Try it:
An exact transcription is needed of the lines below from the one with "none -> white 1x1 brick [410,159,470,240]" through the one with "white 1x1 cone [447,265,502,345] -> none", with no other lines and no pictures.

Records for the exercise:
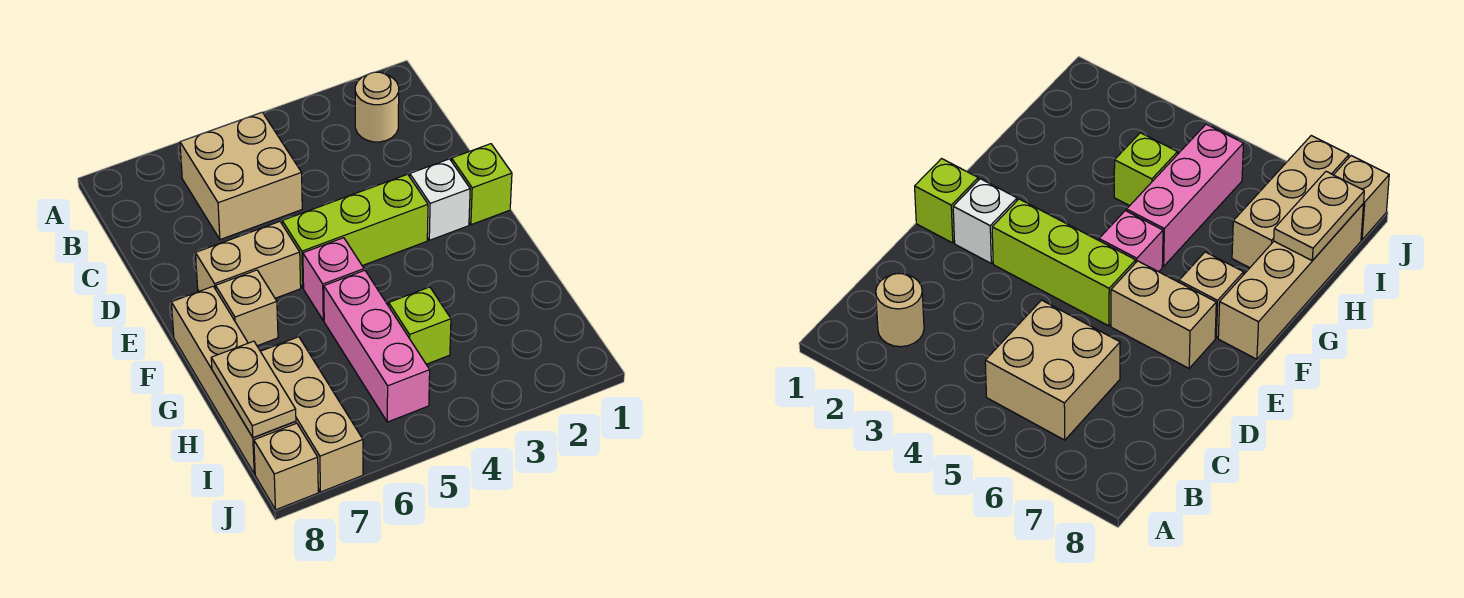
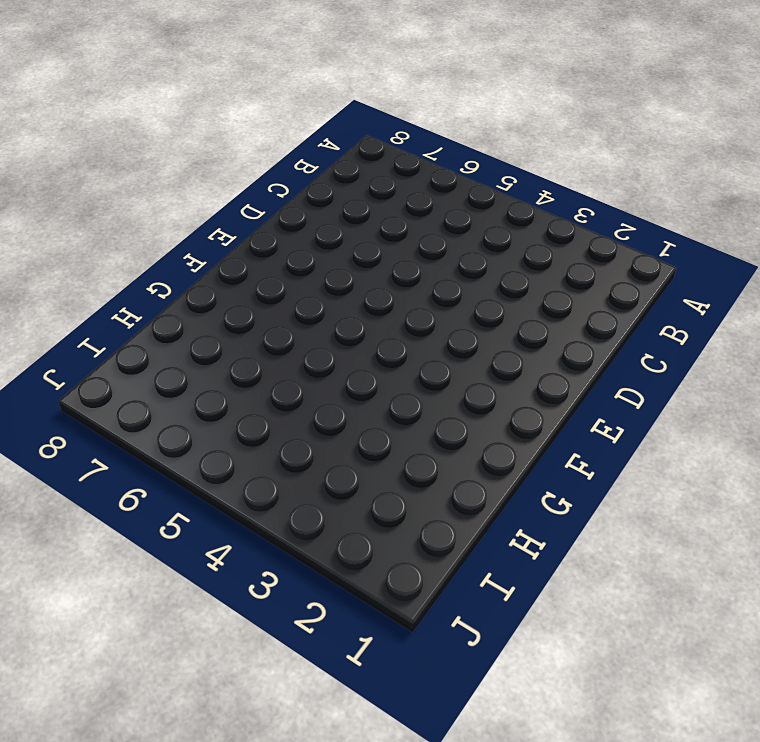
none -> tan 1x1 round brick [355,72,399,142]
none -> tan 2x2 brick [180,112,302,240]
none -> lime 1x1 brick [452,144,512,225]

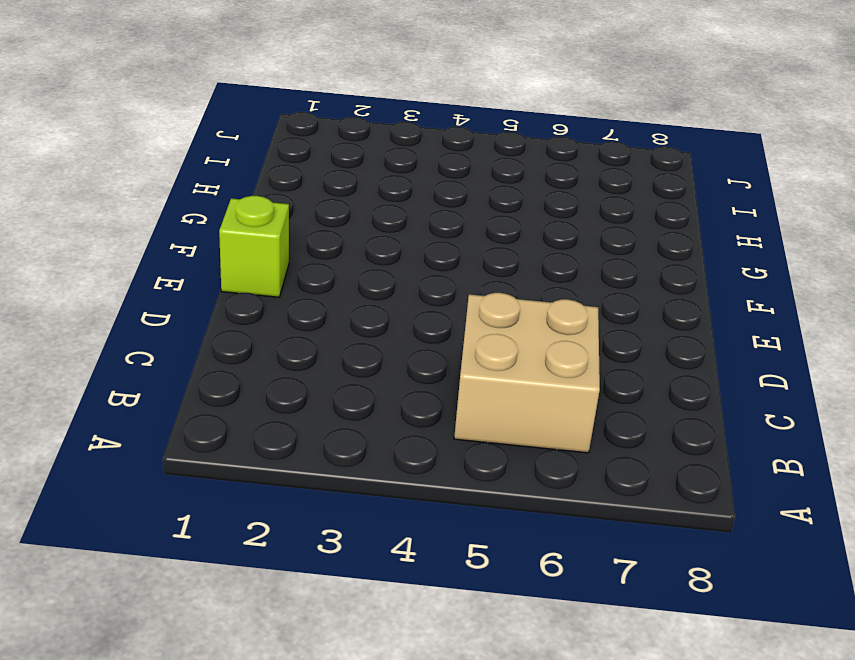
none -> tan 1x1 round brick [355,72,399,142]
none -> white 1x1 brick [410,159,470,240]
none -> lime 1x3 brick [282,174,428,288]

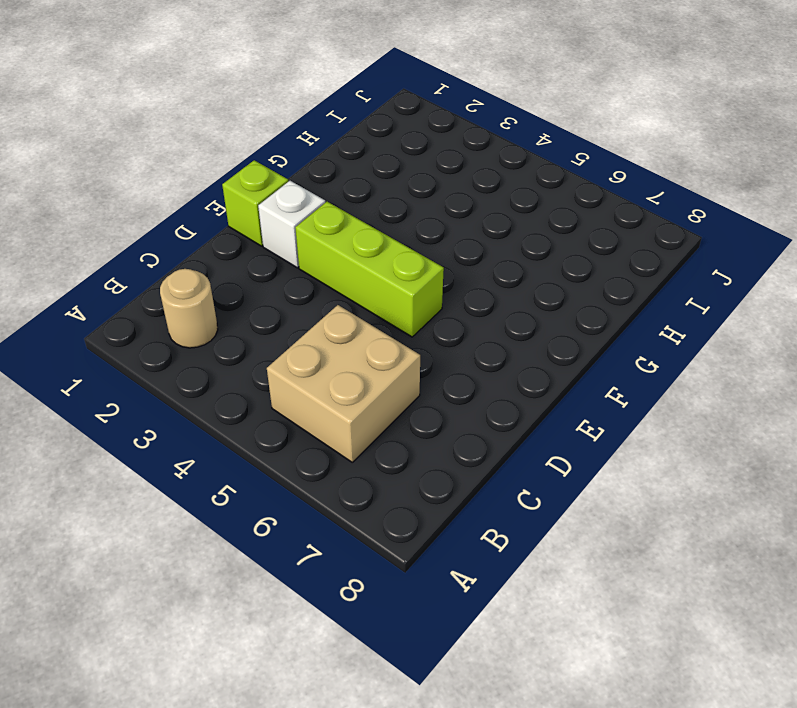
none -> tan 1x2 brick [196,222,301,298]
none -> pink 1x1 brick [303,238,364,321]
none -> tan 1x1 brick [216,270,278,346]

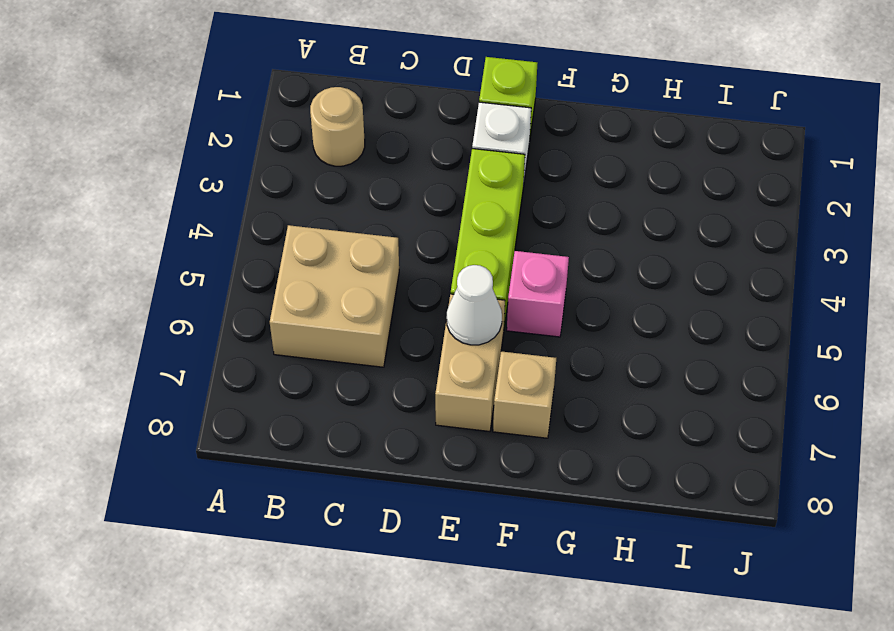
white 1x1 cone [447,265,502,345] -> none
none -> tan 1x4 brick [171,286,296,474]
none -> pink 1x3 brick [324,270,430,422]
none -> lime 1x1 brick [389,287,451,364]

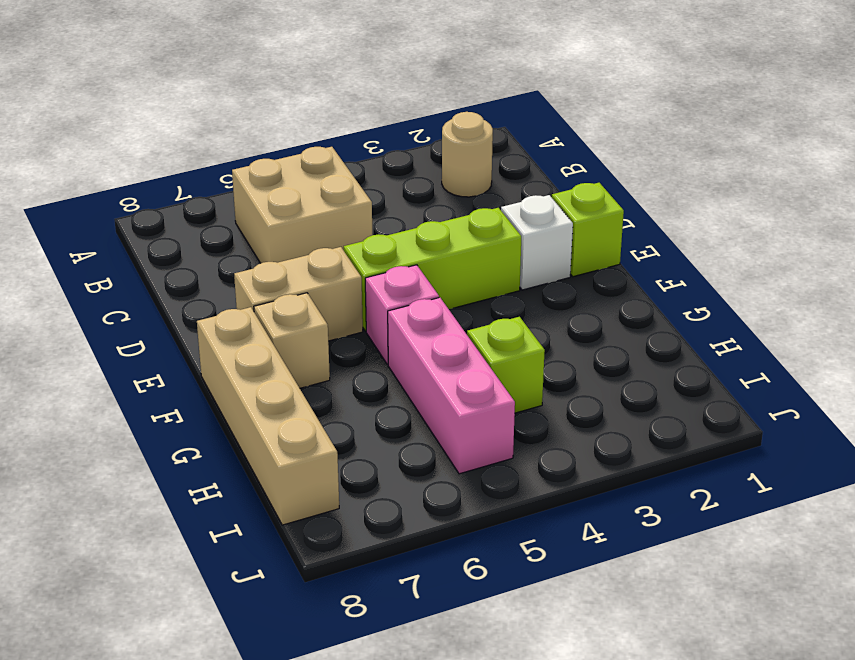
none -> tan 1x3 brick [260,337,363,492]
none -> tan 1x1 brick [254,423,318,510]
none -> tan 1x2 plate [211,341,296,438]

Written answer:
none -> white 1x1 brick [410,159,470,240]
none -> lime 1x3 brick [282,174,428,288]

none -> tan 1x2 brick [196,222,301,298]
none -> pink 1x1 brick [303,238,364,321]
none -> tan 1x1 brick [216,270,278,346]

white 1x1 cone [447,265,502,345] -> none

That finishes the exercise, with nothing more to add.